_EXERCISE AIM_.
Scan the material and copy every line in which "none" appears.

_AVAILABLE DATA_.
[Start of Attachment]

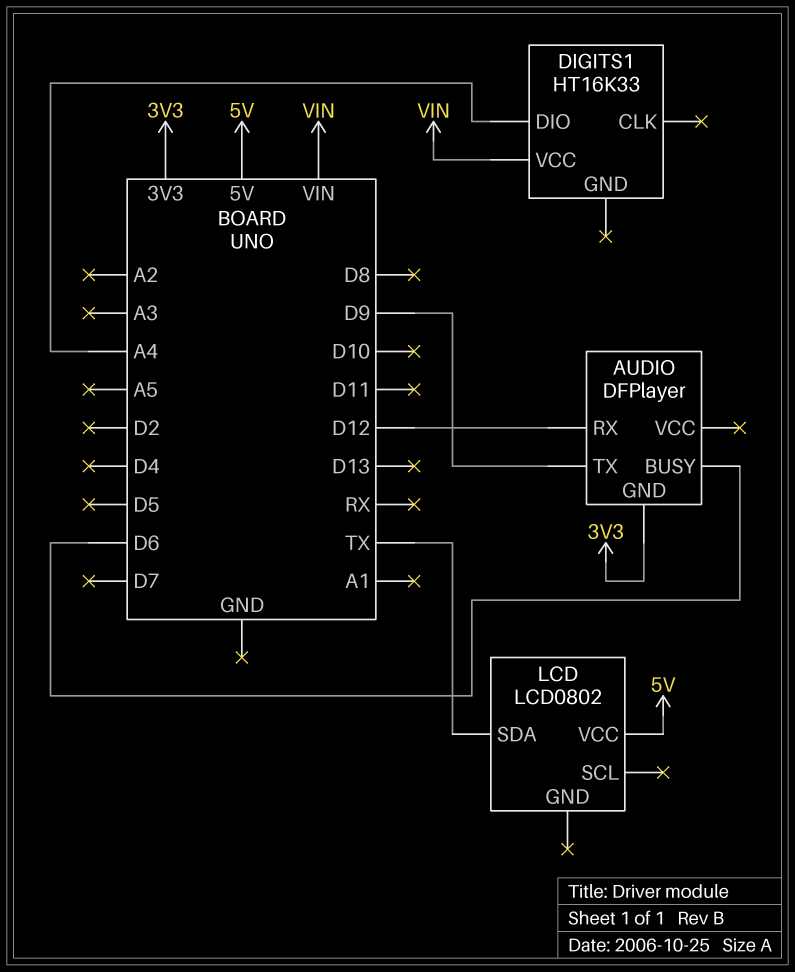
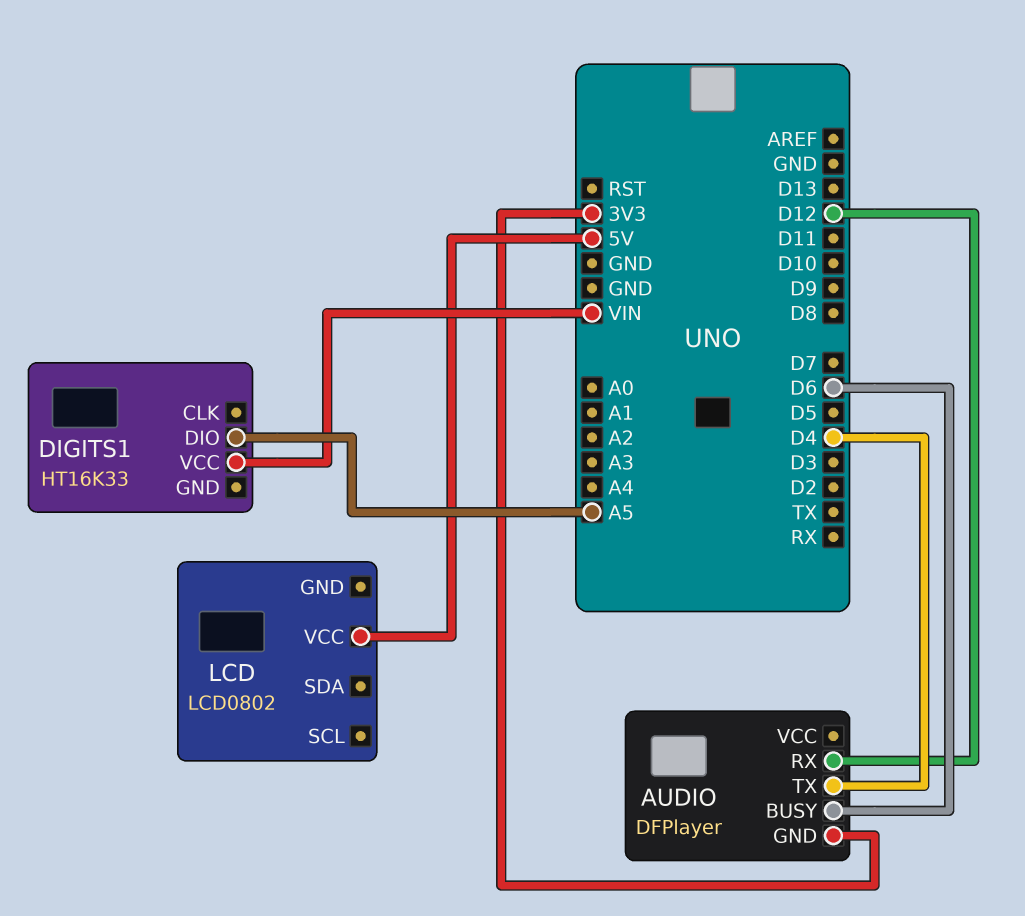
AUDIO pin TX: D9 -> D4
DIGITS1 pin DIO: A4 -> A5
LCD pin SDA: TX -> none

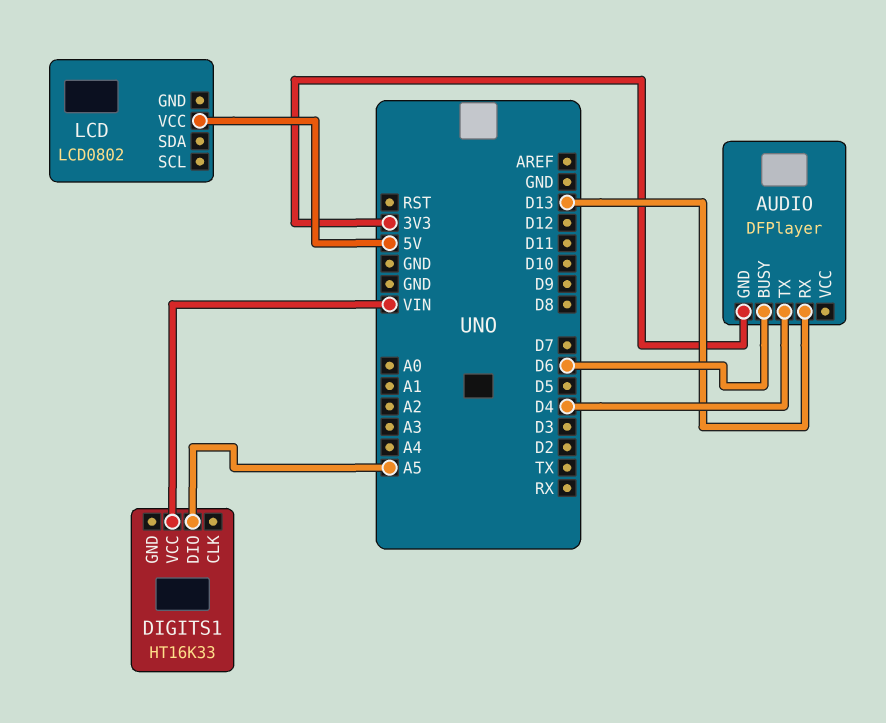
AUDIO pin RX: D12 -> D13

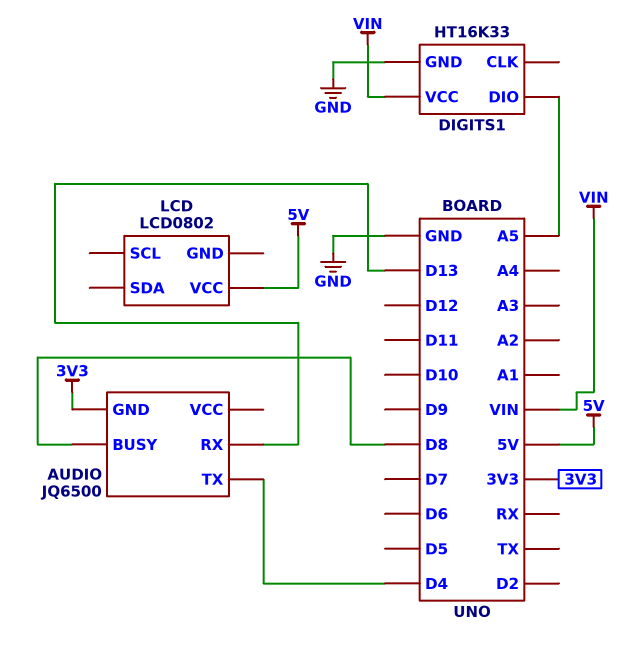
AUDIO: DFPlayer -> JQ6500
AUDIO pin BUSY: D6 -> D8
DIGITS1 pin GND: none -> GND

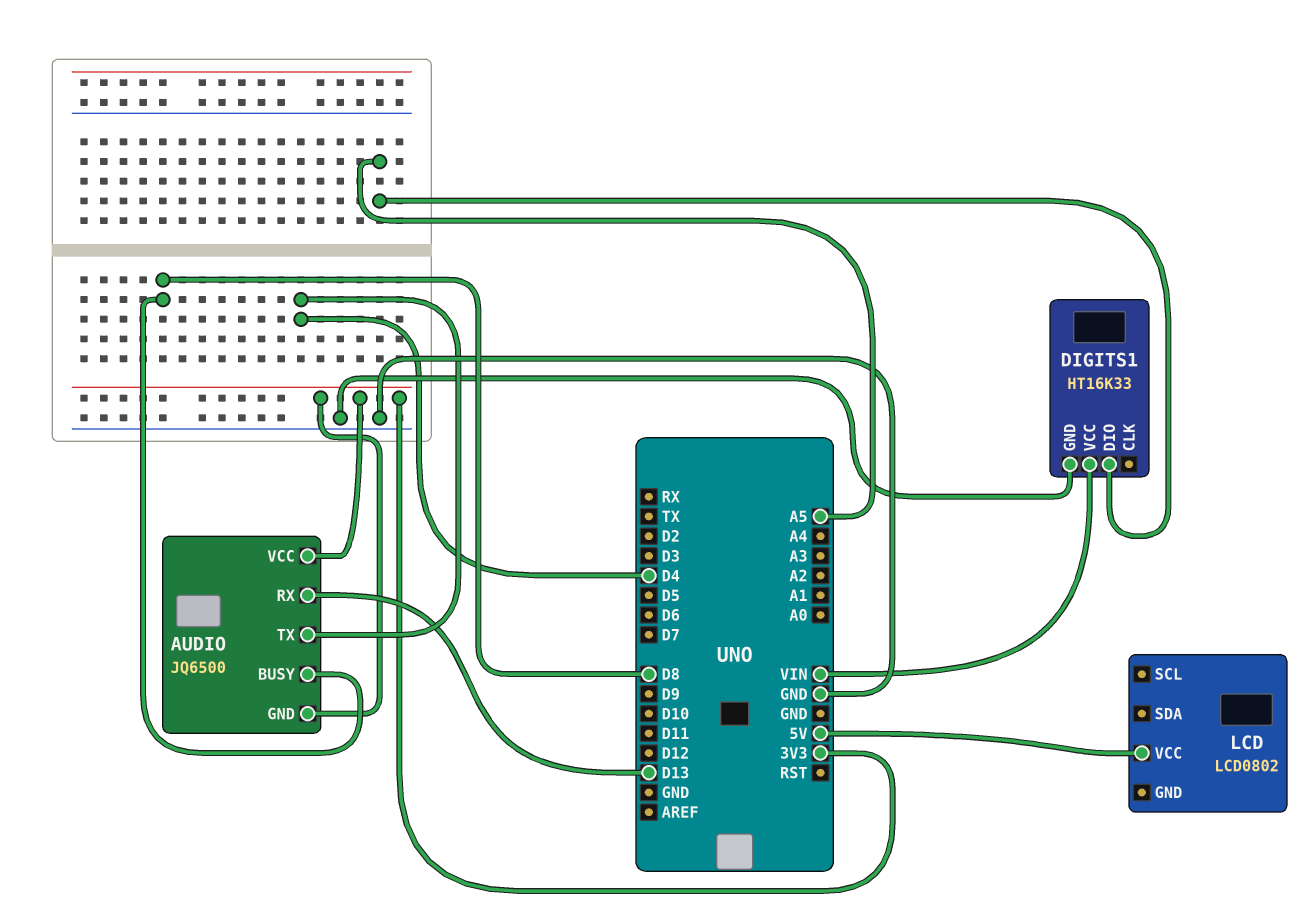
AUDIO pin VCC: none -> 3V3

[End of Attachment]

_SOLUTION FOR THIS PROBLEM_.
LCD pin SDA: TX -> none
DIGITS1 pin GND: none -> GND
AUDIO pin VCC: none -> 3V3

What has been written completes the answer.